Version difference data:
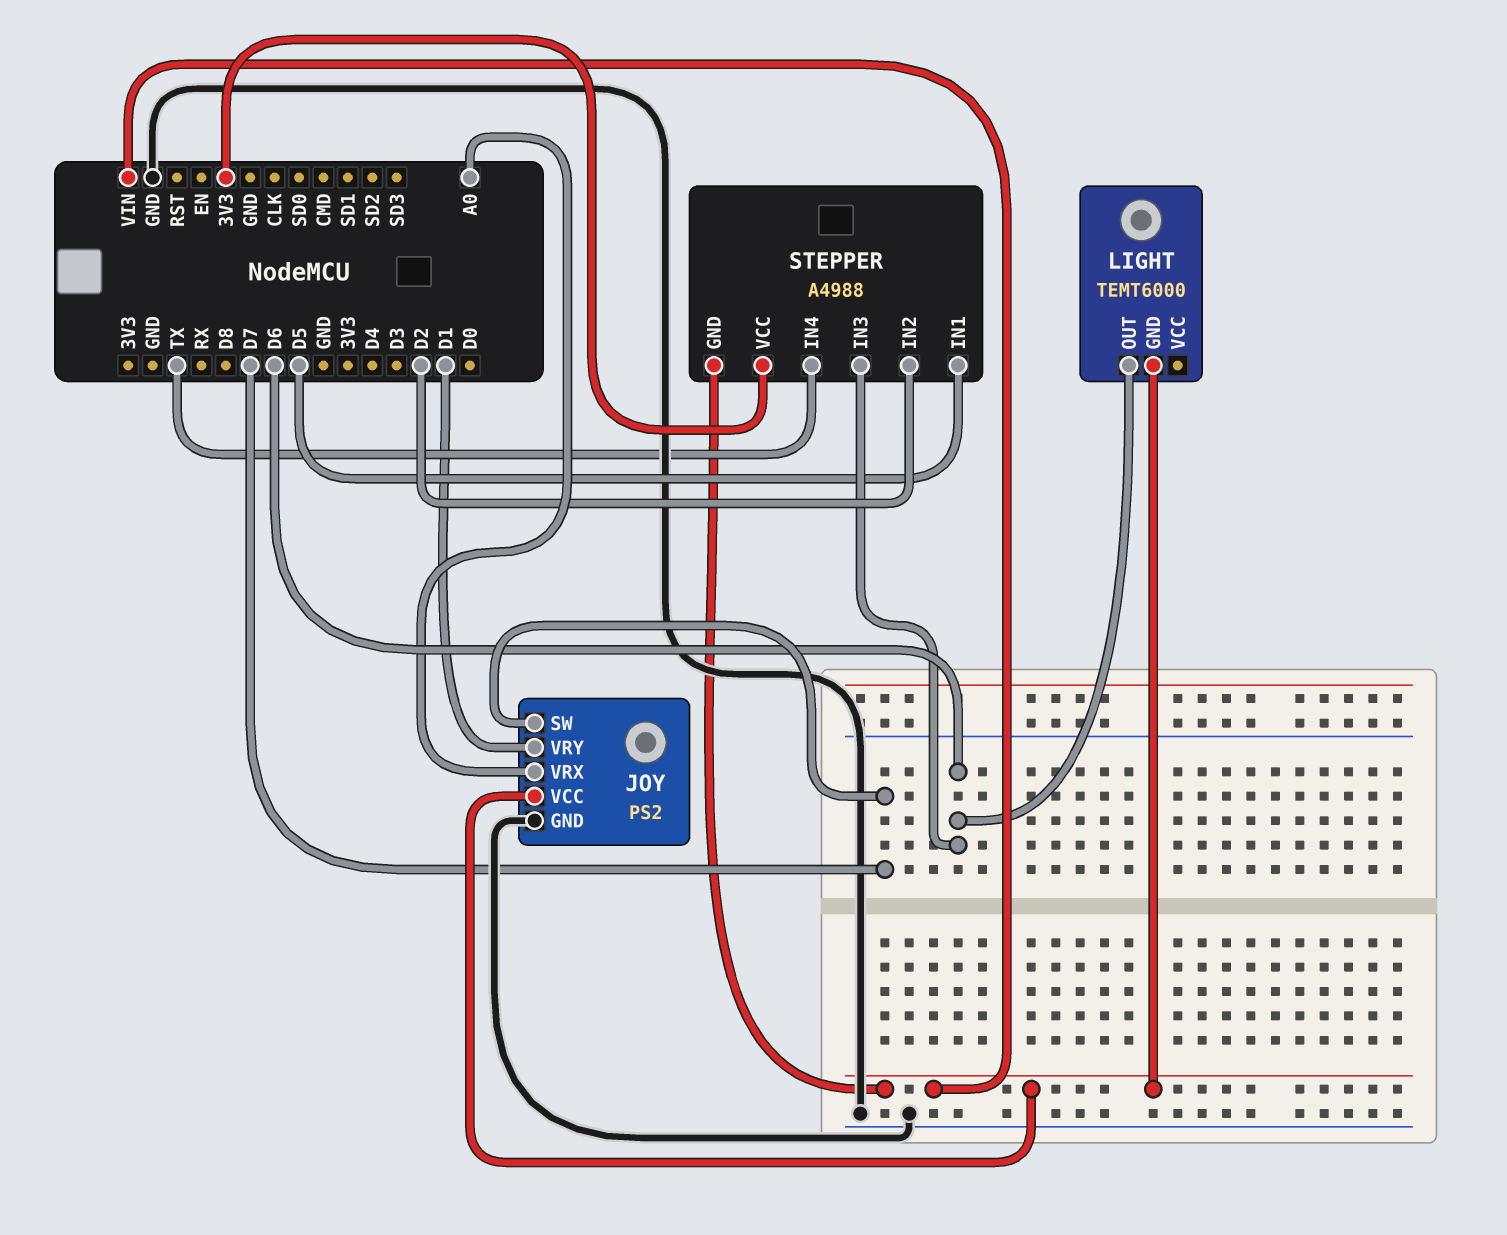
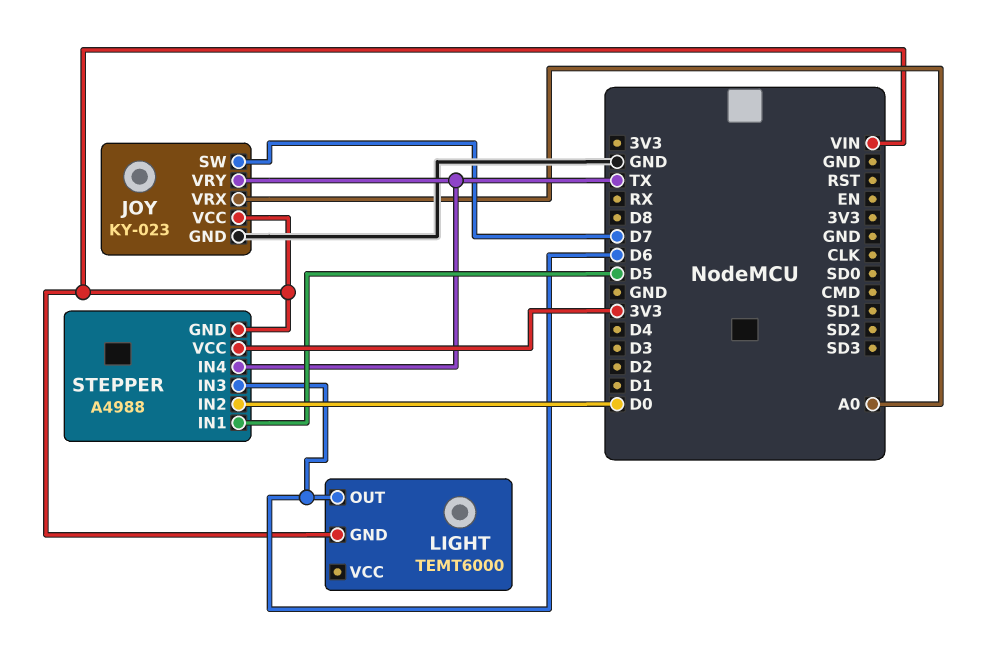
JOY: PS2 -> KY-023
JOY pin VRY: D1 -> TX
STEPPER pin IN2: D2 -> D0

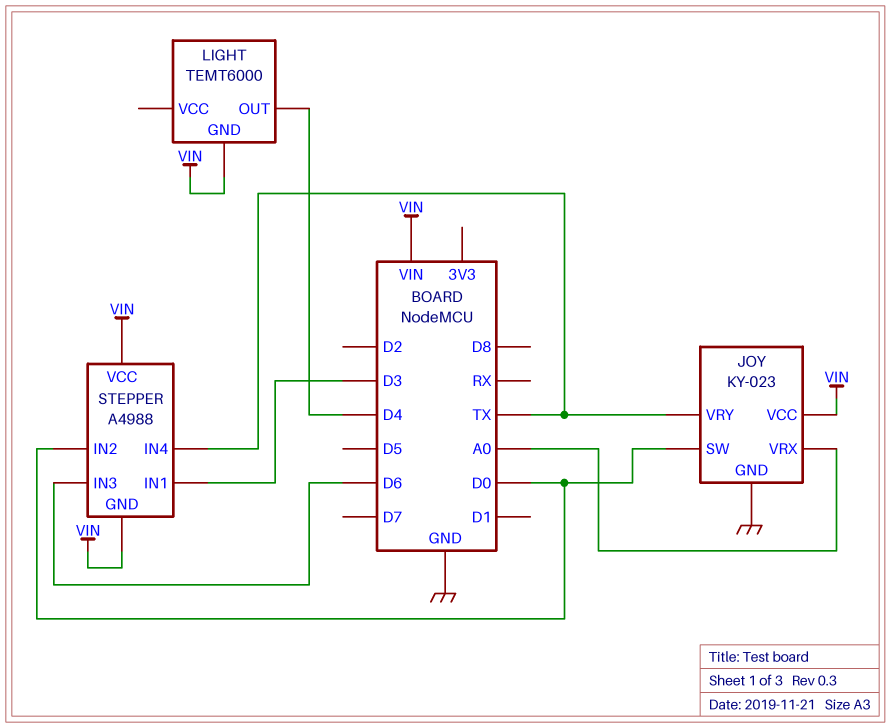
JOY pin SW: D7 -> D0
LIGHT pin OUT: D6 -> D4
STEPPER pin IN1: D5 -> D3
STEPPER pin VCC: 3V3 -> VIN

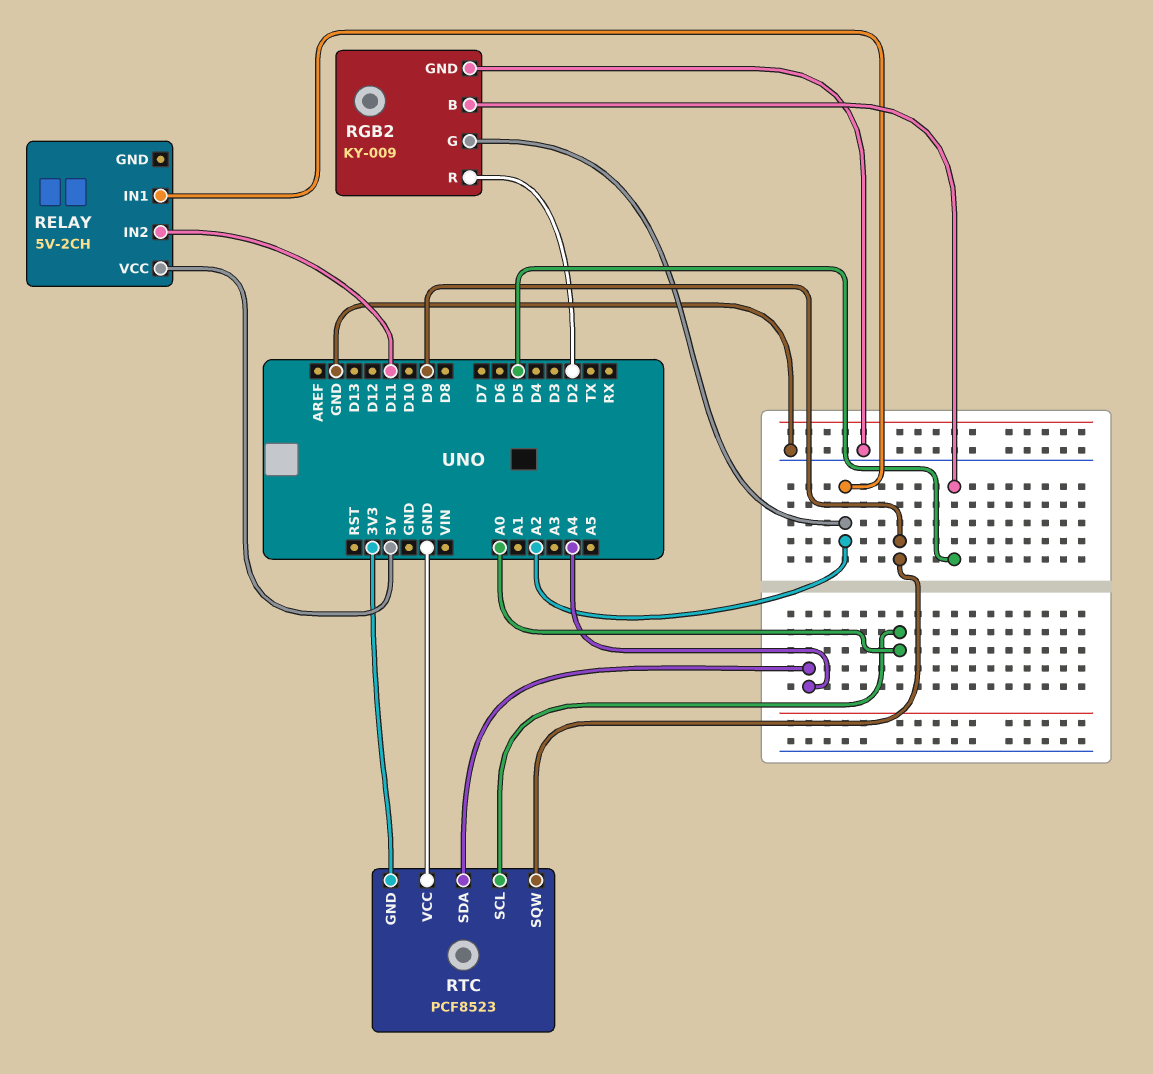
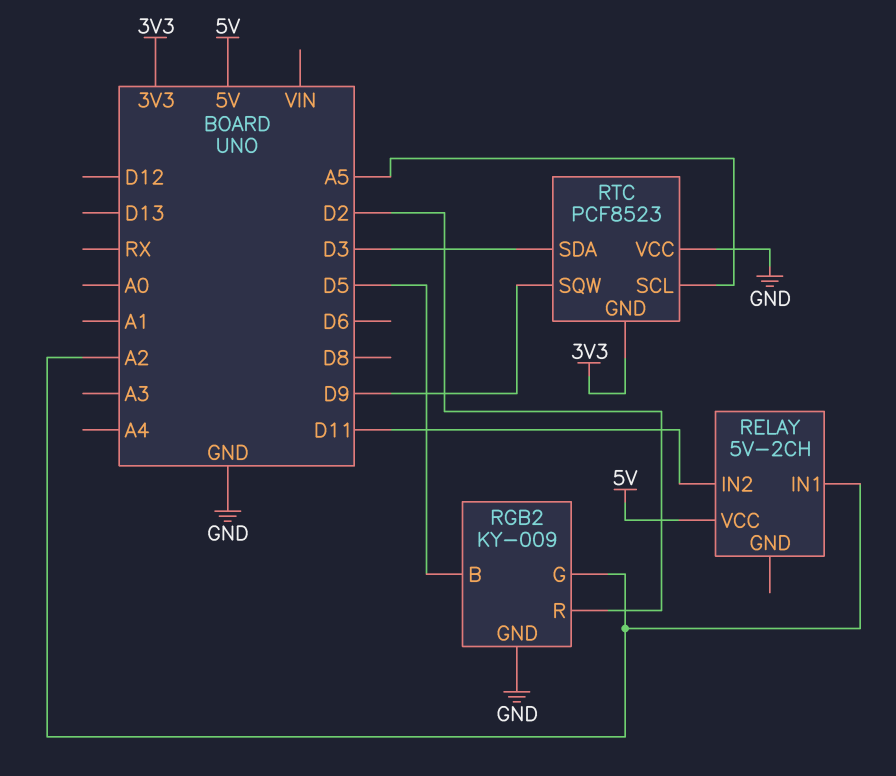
RTC pin SCL: A0 -> A5
RTC pin SDA: A4 -> D3

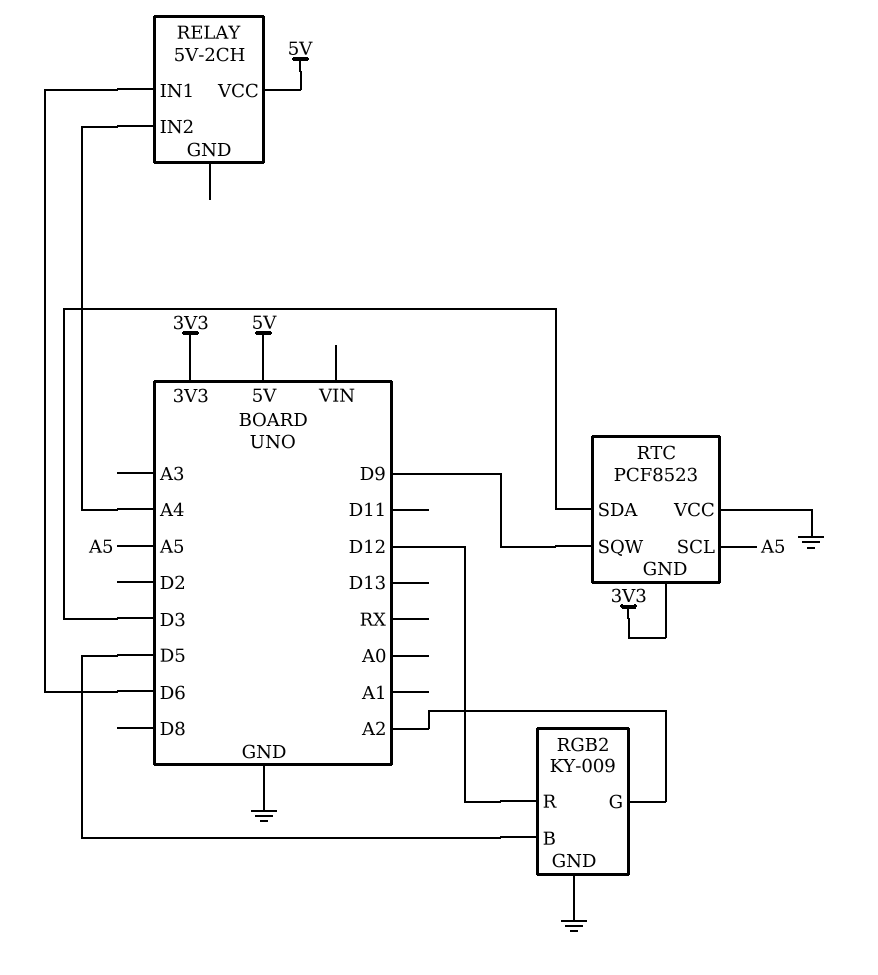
RELAY pin IN1: A2 -> D6
RELAY pin IN2: D11 -> A4
RGB2 pin R: D2 -> D12

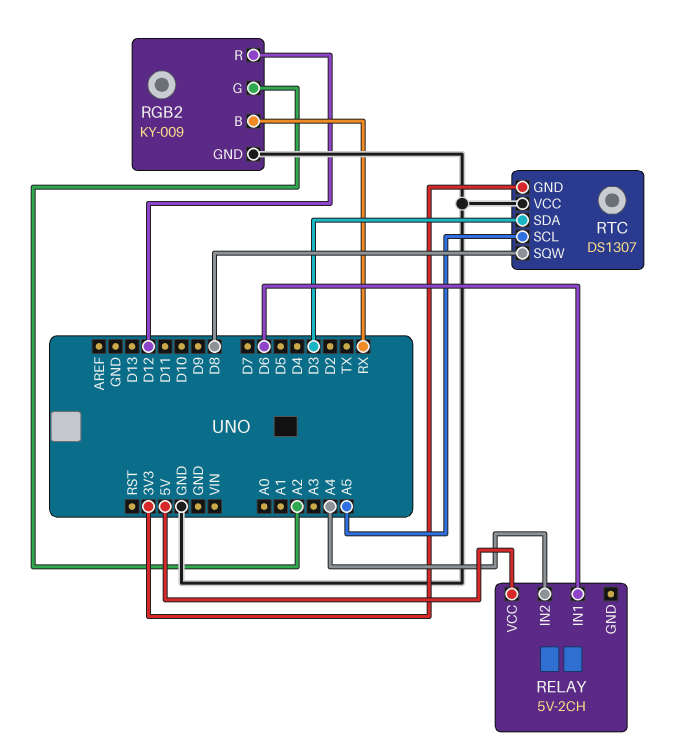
RGB2 pin B: D5 -> RX
RTC: PCF8523 -> DS1307
RTC pin SQW: D9 -> D8

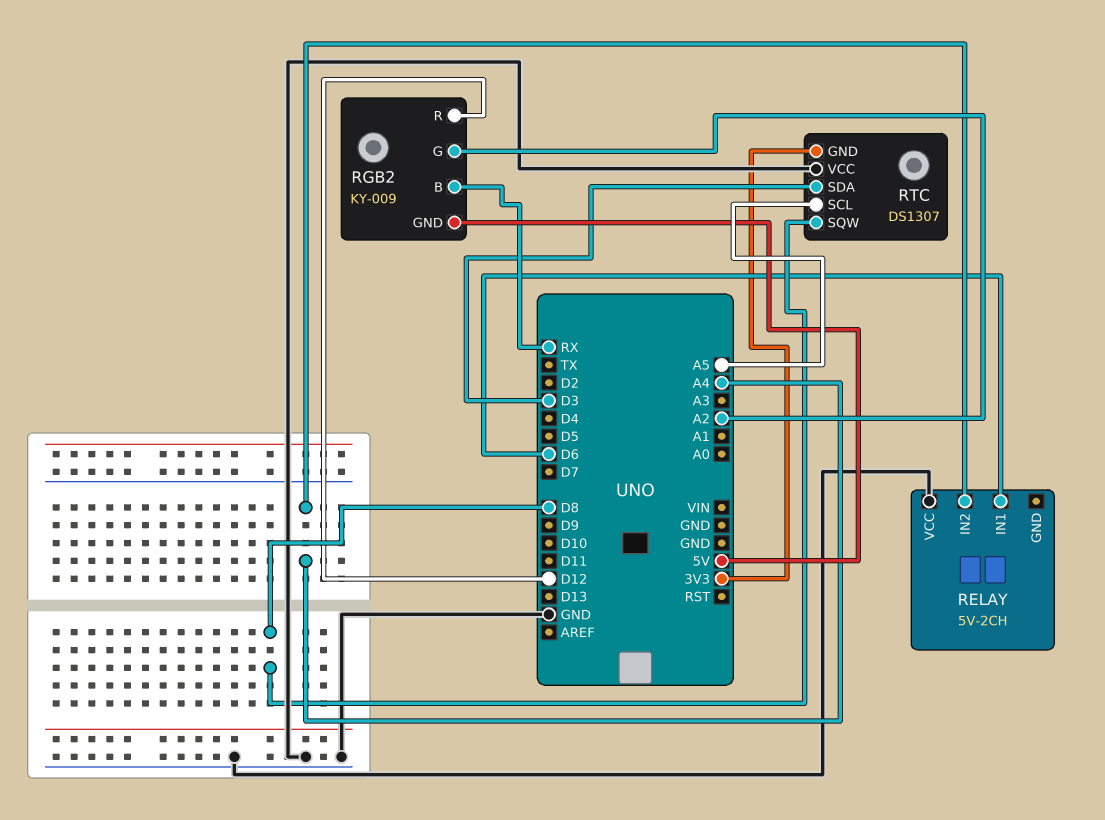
RELAY pin VCC: 5V -> GND
RGB2 pin GND: GND -> 5V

> **Action item**: The records above need to be copied exactly, though not their pictures.

> **Exercise output**:
JOY: PS2 -> KY-023
JOY pin VRY: D1 -> TX
STEPPER pin IN2: D2 -> D0

JOY pin SW: D7 -> D0
LIGHT pin OUT: D6 -> D4
STEPPER pin IN1: D5 -> D3
STEPPER pin VCC: 3V3 -> VIN

RTC pin SCL: A0 -> A5
RTC pin SDA: A4 -> D3

RELAY pin IN1: A2 -> D6
RELAY pin IN2: D11 -> A4
RGB2 pin R: D2 -> D12

RGB2 pin B: D5 -> RX
RTC: PCF8523 -> DS1307
RTC pin SQW: D9 -> D8

RELAY pin VCC: 5V -> GND
RGB2 pin GND: GND -> 5V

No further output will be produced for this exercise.